━━ Information

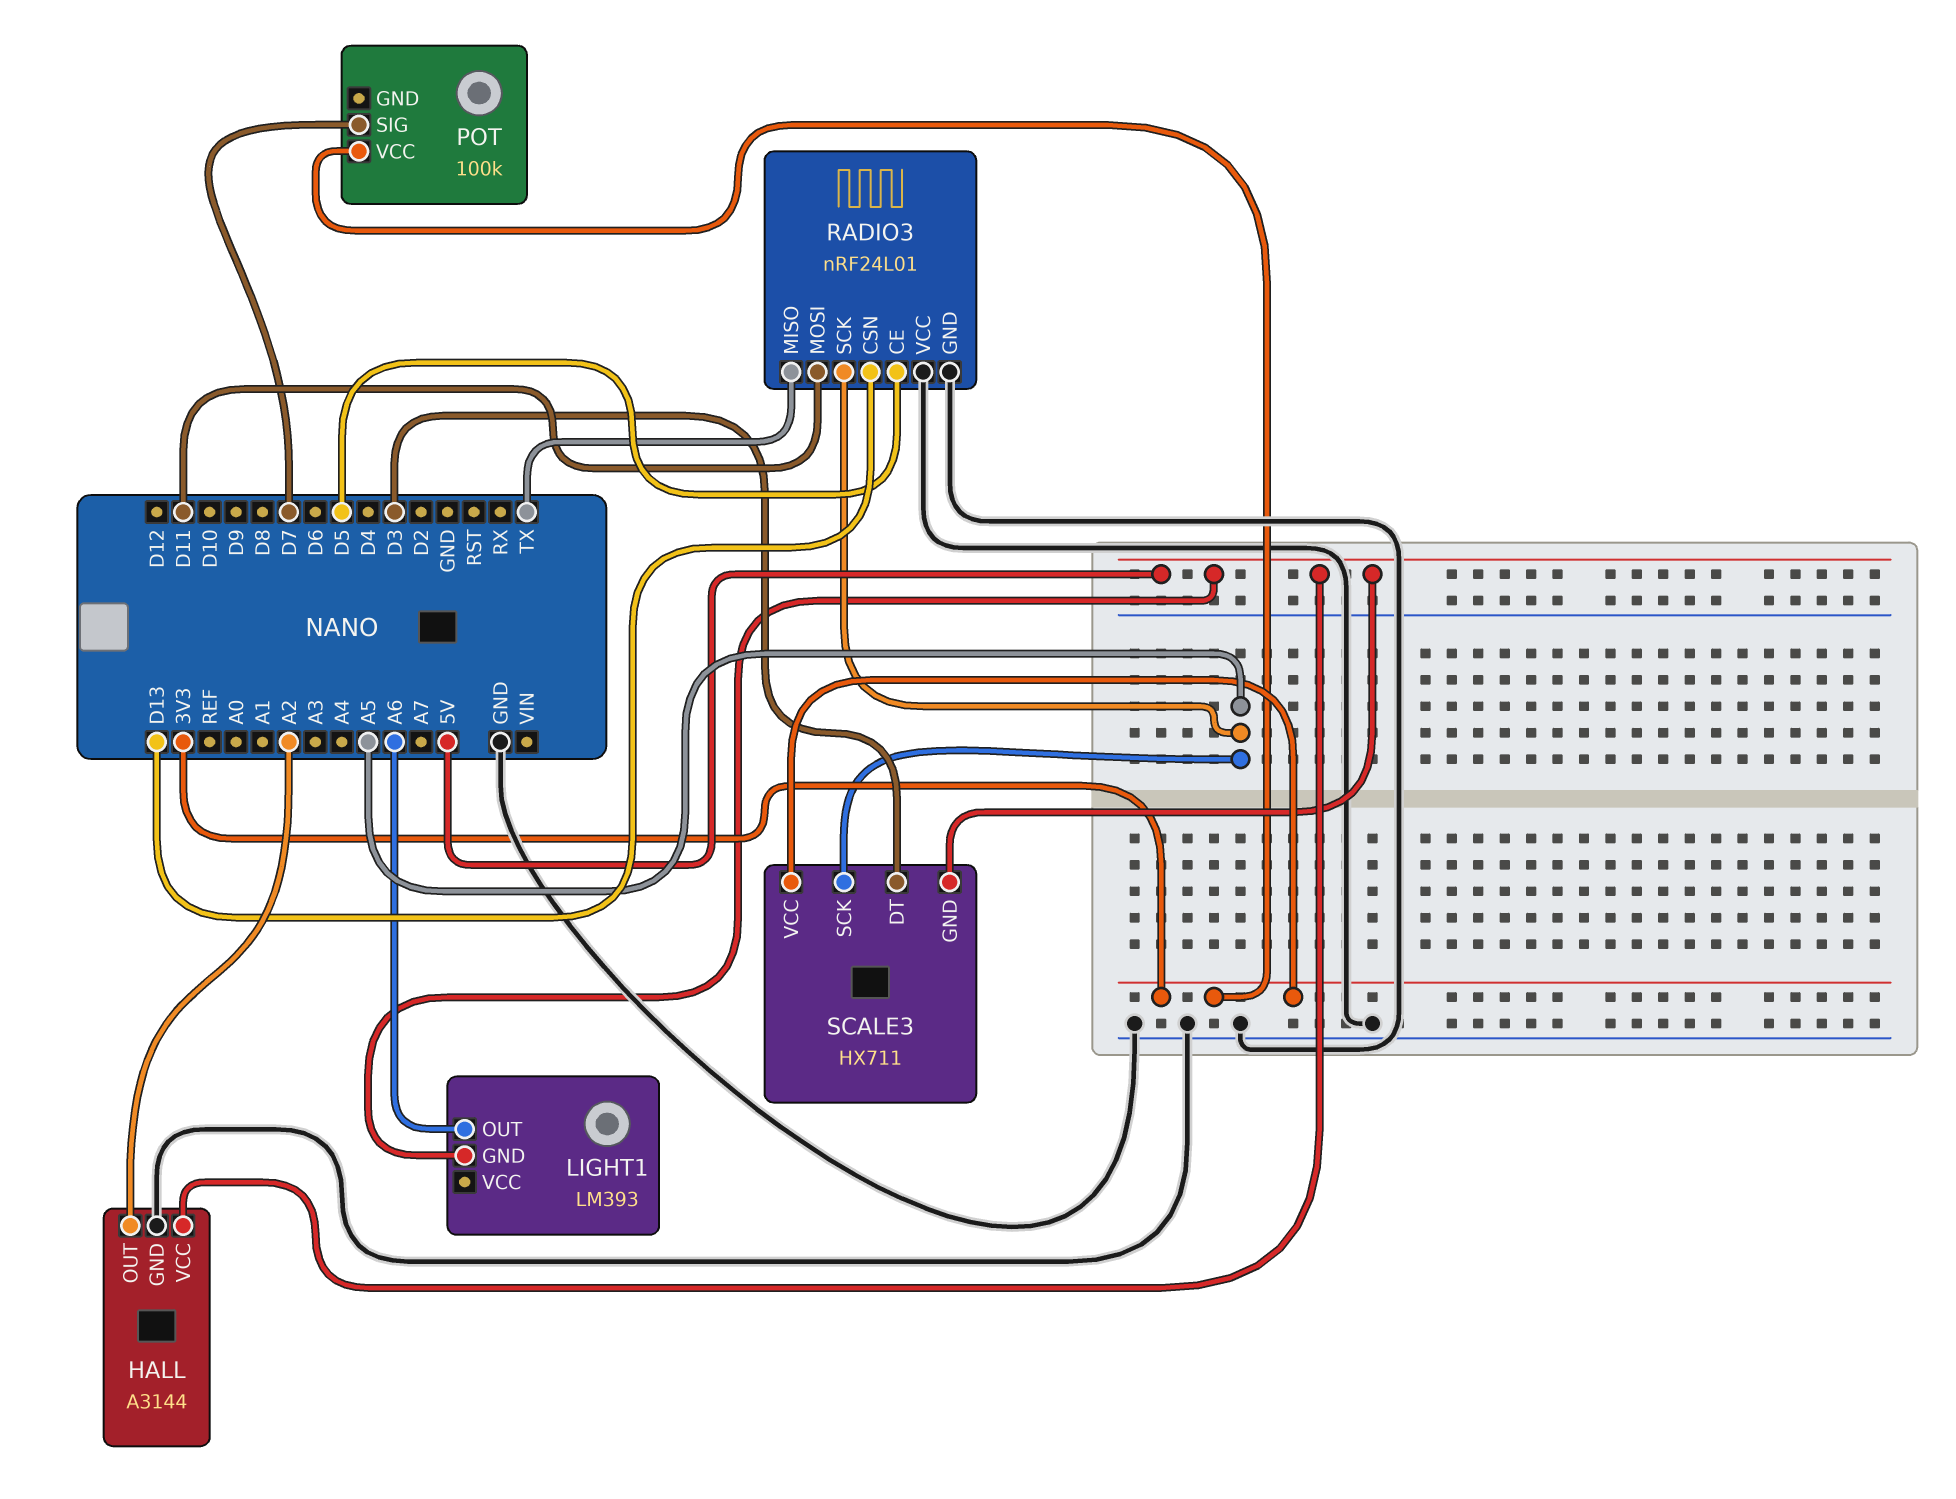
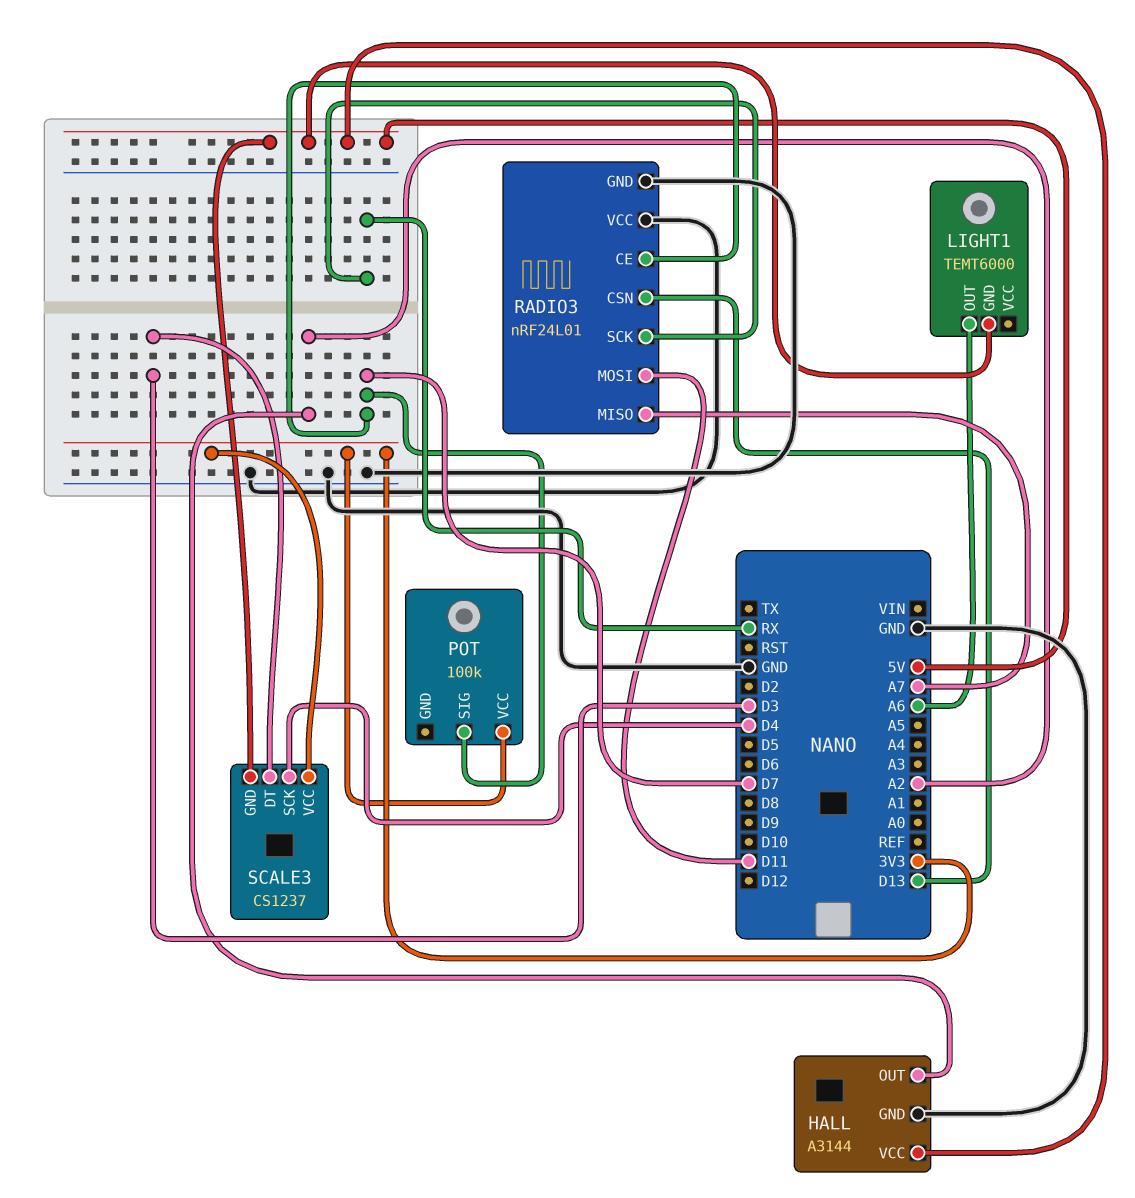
LIGHT1: LM393 -> TEMT6000
RADIO3 pin CE: D5 -> D7
RADIO3 pin MISO: TX -> A7
RADIO3 pin SCK: A5 -> RX
SCALE3: HX711 -> CS1237
SCALE3 pin SCK: A5 -> D4

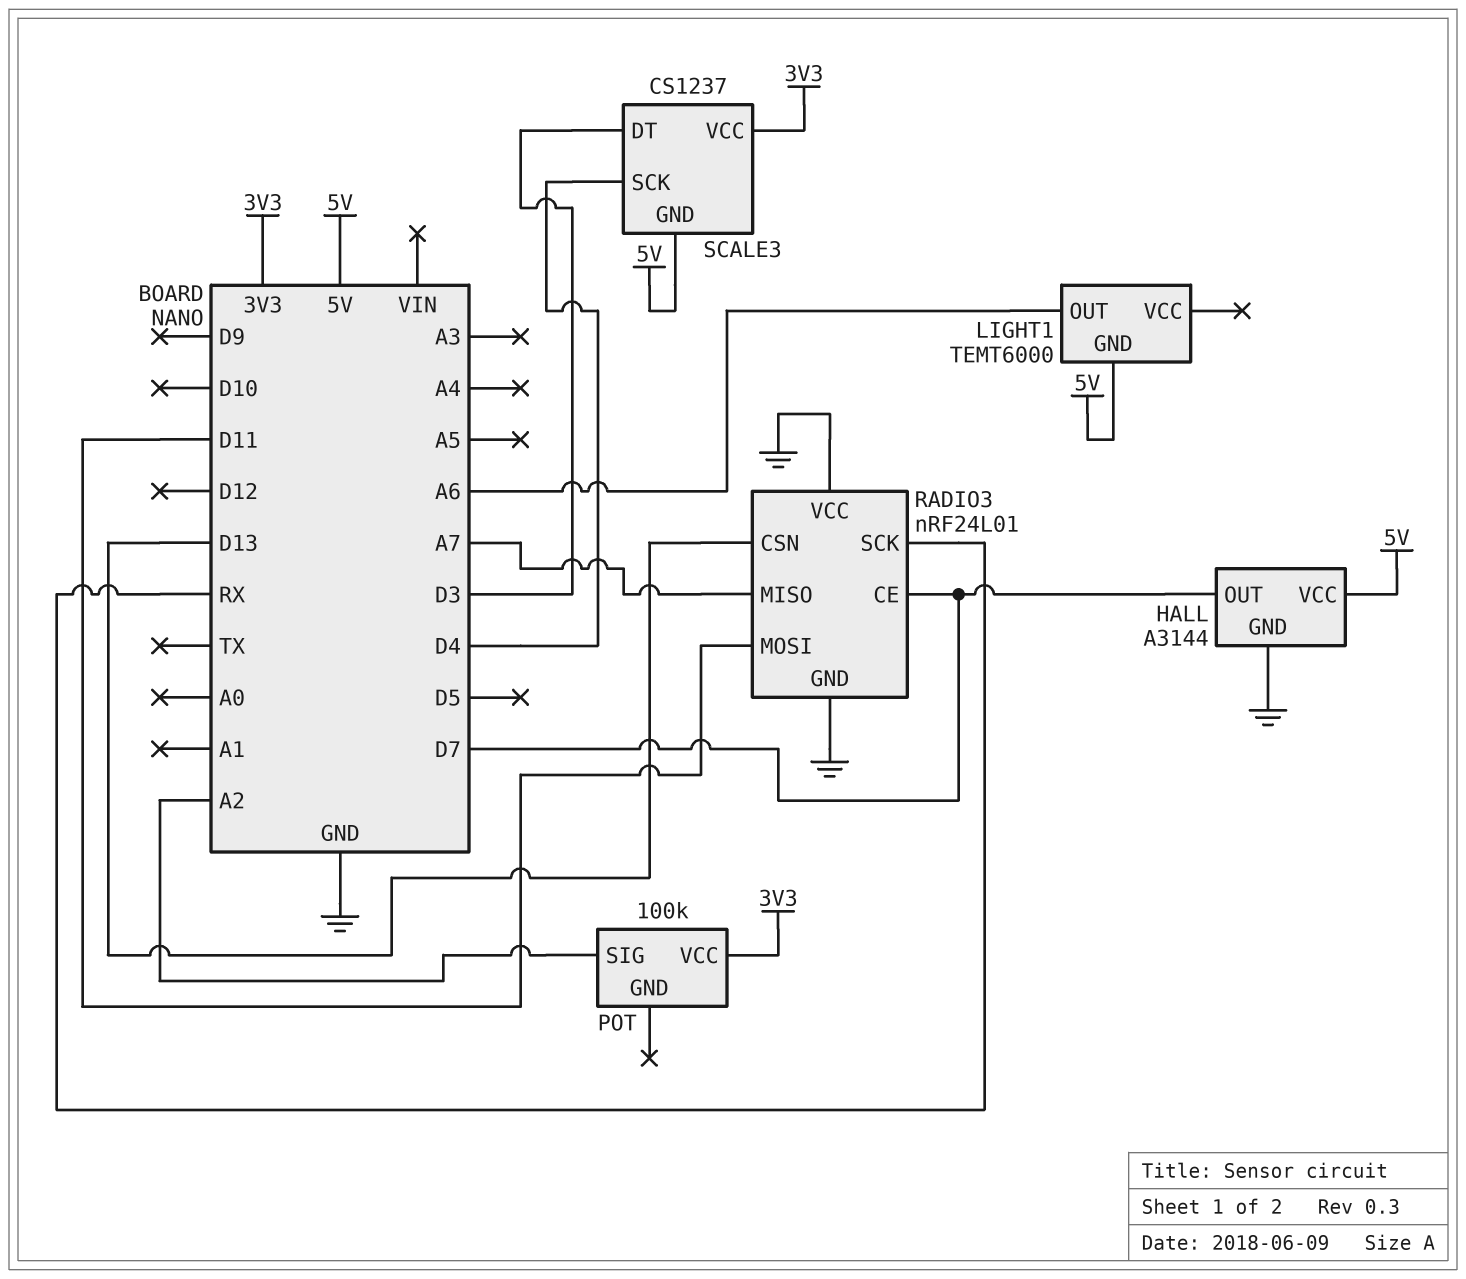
HALL pin OUT: A2 -> D7
POT pin SIG: D7 -> A2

━━━━

Restate the listing word for word and drop the pictures.

LIGHT1: LM393 -> TEMT6000
RADIO3 pin CE: D5 -> D7
RADIO3 pin MISO: TX -> A7
RADIO3 pin SCK: A5 -> RX
SCALE3: HX711 -> CS1237
SCALE3 pin SCK: A5 -> D4

HALL pin OUT: A2 -> D7
POT pin SIG: D7 -> A2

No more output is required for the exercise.